WORK REQUEST: Of the lines below, write out exactly those from the line with "J103 pin 1: N8 -> 5V" through the line with "R6: 39k (GND, RESET) -> none", both included, and skip the rest.

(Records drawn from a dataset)
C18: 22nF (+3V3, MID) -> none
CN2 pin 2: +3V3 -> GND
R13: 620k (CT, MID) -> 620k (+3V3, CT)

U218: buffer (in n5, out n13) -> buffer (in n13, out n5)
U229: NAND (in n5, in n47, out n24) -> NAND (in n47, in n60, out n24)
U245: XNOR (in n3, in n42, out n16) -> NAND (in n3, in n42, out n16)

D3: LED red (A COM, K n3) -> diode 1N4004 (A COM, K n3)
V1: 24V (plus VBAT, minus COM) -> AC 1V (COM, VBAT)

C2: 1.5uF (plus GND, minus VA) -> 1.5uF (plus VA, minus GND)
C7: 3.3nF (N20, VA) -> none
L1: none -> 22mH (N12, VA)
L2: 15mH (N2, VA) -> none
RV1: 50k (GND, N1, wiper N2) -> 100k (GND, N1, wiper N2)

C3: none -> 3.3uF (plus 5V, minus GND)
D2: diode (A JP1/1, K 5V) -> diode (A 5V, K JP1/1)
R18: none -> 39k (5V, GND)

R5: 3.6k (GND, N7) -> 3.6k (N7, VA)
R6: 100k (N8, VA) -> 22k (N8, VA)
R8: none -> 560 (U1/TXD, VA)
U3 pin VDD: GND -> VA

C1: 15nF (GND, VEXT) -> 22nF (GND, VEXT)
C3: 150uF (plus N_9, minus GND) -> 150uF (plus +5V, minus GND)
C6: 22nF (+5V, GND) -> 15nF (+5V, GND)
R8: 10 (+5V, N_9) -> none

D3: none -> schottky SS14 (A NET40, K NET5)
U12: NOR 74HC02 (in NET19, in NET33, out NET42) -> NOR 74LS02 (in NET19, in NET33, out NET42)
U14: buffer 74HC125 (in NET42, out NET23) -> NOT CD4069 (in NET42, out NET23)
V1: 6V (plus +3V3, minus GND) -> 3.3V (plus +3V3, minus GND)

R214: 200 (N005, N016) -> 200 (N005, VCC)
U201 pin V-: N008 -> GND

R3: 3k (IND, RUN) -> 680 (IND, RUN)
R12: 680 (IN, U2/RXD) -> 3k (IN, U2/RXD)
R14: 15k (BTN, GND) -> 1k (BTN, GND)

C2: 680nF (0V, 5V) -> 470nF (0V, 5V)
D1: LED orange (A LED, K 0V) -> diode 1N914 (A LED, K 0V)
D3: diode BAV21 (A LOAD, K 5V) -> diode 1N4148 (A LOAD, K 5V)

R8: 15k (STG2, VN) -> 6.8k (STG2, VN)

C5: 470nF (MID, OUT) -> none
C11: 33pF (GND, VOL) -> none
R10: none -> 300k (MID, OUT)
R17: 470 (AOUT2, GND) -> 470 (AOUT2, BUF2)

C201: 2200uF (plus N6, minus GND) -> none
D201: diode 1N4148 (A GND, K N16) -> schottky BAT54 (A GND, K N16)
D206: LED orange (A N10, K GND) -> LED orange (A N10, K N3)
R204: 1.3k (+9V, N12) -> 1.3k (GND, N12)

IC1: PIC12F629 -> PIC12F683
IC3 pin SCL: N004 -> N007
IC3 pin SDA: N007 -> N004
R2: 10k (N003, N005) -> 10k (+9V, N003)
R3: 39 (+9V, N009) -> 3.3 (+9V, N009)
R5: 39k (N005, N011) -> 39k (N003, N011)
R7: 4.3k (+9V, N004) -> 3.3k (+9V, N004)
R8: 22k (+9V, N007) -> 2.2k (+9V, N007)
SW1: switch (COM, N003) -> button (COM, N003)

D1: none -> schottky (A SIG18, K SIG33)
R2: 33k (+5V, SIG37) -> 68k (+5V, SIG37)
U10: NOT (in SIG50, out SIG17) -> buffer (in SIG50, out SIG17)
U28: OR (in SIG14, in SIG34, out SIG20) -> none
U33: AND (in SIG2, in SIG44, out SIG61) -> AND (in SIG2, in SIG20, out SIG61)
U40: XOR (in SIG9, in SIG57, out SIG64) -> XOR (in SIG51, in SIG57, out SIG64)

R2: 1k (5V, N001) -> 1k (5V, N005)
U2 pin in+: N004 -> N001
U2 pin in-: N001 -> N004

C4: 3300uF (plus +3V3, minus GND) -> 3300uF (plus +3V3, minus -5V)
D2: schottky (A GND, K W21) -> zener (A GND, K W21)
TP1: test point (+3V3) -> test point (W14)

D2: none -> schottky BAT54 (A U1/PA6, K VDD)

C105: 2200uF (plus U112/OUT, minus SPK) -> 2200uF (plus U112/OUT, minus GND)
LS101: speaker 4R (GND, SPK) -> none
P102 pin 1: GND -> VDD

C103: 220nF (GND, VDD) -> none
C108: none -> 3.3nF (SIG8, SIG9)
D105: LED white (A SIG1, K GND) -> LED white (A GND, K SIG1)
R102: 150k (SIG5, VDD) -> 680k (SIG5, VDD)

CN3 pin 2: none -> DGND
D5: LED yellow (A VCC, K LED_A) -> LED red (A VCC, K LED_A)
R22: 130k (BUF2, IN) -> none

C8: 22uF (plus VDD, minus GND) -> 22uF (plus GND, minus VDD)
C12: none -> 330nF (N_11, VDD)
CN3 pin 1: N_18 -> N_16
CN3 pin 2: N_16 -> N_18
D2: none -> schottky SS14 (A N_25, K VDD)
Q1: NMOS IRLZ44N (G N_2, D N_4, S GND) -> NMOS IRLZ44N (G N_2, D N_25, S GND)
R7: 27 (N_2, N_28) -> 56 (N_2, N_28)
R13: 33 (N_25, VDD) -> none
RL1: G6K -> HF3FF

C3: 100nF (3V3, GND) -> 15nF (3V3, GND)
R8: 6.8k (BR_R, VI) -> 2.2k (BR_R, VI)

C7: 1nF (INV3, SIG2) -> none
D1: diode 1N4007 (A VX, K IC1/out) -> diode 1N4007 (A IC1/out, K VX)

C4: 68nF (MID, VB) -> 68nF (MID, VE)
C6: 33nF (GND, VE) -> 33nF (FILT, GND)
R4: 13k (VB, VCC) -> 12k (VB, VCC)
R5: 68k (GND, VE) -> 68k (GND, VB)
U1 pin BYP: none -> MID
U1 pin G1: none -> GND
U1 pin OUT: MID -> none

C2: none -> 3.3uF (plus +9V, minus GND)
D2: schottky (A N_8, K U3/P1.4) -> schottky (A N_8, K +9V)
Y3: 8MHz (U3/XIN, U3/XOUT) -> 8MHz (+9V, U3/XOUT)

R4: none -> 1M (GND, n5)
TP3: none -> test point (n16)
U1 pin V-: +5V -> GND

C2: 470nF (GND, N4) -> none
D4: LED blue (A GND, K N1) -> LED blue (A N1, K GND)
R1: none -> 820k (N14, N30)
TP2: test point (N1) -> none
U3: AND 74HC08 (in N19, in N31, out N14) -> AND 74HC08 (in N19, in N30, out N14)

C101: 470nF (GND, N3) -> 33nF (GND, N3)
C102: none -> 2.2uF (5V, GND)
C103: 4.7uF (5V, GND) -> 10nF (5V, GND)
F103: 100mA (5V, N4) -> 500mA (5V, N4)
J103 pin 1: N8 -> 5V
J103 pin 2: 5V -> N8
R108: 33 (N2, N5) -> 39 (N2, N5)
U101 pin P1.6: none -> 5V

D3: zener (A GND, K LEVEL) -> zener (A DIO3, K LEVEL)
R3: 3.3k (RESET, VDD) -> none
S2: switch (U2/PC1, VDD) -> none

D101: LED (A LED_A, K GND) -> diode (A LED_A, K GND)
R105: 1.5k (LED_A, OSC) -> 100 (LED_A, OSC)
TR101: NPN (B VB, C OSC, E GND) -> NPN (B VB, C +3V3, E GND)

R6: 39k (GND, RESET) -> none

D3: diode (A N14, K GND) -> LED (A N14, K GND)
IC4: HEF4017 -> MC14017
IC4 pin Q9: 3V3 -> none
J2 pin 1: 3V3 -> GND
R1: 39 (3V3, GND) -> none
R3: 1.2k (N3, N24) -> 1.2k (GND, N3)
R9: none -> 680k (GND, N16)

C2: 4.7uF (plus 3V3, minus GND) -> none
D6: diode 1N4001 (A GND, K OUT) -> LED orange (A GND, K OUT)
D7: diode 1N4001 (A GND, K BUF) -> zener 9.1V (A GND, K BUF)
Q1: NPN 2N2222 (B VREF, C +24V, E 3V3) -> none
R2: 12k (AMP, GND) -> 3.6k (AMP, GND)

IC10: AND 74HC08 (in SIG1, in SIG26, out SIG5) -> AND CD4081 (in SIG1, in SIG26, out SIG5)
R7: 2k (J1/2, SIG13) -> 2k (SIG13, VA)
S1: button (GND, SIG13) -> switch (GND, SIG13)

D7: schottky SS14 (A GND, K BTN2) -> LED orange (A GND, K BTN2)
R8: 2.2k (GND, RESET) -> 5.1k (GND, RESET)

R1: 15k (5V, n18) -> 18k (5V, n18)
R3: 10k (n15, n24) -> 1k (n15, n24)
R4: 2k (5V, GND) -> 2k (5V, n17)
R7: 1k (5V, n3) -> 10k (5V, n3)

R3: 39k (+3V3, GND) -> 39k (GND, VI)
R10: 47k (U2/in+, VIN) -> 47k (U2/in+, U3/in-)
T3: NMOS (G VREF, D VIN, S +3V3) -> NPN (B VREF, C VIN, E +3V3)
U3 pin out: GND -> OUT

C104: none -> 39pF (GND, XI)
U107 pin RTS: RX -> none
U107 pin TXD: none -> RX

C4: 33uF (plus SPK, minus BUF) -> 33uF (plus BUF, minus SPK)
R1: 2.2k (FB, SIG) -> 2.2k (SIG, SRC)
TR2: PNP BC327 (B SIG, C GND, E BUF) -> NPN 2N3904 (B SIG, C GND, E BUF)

ANSWER FOR THIS EXERCISE:
J103 pin 1: N8 -> 5V
J103 pin 2: 5V -> N8
R108: 33 (N2, N5) -> 39 (N2, N5)
U101 pin P1.6: none -> 5V

D3: zener (A GND, K LEVEL) -> zener (A DIO3, K LEVEL)
R3: 3.3k (RESET, VDD) -> none
S2: switch (U2/PC1, VDD) -> none

D101: LED (A LED_A, K GND) -> diode (A LED_A, K GND)
R105: 1.5k (LED_A, OSC) -> 100 (LED_A, OSC)
TR101: NPN (B VB, C OSC, E GND) -> NPN (B VB, C +3V3, E GND)

R6: 39k (GND, RESET) -> none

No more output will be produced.